═══ GIVEN DATA

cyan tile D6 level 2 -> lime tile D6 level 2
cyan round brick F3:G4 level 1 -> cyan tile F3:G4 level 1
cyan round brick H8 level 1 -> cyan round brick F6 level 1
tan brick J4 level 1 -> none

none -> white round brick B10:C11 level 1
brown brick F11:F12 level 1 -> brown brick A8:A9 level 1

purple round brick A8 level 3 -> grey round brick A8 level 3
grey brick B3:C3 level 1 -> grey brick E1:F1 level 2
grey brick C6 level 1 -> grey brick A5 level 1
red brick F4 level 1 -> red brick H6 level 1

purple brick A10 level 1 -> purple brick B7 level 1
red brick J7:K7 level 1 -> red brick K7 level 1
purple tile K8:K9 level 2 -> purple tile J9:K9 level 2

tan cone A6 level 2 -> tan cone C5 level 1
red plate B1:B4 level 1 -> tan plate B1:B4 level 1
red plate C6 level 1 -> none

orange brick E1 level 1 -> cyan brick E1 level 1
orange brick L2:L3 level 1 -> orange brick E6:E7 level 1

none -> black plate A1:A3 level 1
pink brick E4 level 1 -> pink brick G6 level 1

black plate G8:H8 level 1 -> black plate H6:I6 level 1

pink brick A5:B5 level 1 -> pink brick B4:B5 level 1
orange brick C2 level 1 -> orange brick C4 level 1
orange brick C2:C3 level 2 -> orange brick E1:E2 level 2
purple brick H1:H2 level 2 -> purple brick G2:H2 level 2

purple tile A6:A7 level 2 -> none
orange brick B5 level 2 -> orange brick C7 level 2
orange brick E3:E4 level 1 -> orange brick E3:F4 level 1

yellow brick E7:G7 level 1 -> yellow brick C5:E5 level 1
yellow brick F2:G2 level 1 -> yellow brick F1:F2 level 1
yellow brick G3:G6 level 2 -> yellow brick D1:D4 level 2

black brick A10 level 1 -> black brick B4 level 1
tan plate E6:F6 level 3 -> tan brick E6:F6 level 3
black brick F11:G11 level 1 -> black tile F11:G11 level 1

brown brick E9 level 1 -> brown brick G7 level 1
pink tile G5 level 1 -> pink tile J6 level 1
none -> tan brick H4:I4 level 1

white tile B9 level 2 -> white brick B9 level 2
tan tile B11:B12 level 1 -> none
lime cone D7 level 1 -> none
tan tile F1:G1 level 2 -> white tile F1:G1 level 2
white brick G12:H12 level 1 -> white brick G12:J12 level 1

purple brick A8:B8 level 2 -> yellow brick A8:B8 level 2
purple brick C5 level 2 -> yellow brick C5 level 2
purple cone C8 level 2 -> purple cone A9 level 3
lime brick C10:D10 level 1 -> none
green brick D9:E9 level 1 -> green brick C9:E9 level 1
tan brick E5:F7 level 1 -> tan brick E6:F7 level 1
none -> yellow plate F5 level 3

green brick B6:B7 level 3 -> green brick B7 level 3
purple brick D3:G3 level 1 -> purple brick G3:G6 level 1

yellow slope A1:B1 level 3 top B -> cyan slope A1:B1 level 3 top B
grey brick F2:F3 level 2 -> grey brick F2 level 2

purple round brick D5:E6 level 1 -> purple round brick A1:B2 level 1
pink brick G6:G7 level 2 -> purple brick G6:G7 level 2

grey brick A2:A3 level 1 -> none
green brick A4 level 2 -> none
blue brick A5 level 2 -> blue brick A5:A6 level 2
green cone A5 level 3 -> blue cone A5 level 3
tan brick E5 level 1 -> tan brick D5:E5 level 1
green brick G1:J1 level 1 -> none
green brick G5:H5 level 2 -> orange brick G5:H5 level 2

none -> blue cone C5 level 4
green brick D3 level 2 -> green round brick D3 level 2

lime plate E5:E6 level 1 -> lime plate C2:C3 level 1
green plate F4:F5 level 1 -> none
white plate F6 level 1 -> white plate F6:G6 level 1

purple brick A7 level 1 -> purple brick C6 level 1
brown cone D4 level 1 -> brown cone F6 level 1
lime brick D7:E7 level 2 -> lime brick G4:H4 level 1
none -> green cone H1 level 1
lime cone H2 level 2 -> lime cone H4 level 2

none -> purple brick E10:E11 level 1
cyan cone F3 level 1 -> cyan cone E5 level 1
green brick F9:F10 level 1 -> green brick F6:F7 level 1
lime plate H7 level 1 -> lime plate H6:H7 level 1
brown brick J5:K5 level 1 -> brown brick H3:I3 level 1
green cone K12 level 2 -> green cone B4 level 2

══════

WHAT YOU ARE ASKED TO DO: Retype exactly, please, each line from the line that contains "white plate F6 level" through the last line of the entries above, with nothing added.

RESPONSE BOX:
white plate F6 level 1 -> white plate F6:G6 level 1

purple brick A7 level 1 -> purple brick C6 level 1
brown cone D4 level 1 -> brown cone F6 level 1
lime brick D7:E7 level 2 -> lime brick G4:H4 level 1
none -> green cone H1 level 1
lime cone H2 level 2 -> lime cone H4 level 2

none -> purple brick E10:E11 level 1
cyan cone F3 level 1 -> cyan cone E5 level 1
green brick F9:F10 level 1 -> green brick F6:F7 level 1
lime plate H7 level 1 -> lime plate H6:H7 level 1
brown brick J5:K5 level 1 -> brown brick H3:I3 level 1
green cone K12 level 2 -> green cone B4 level 2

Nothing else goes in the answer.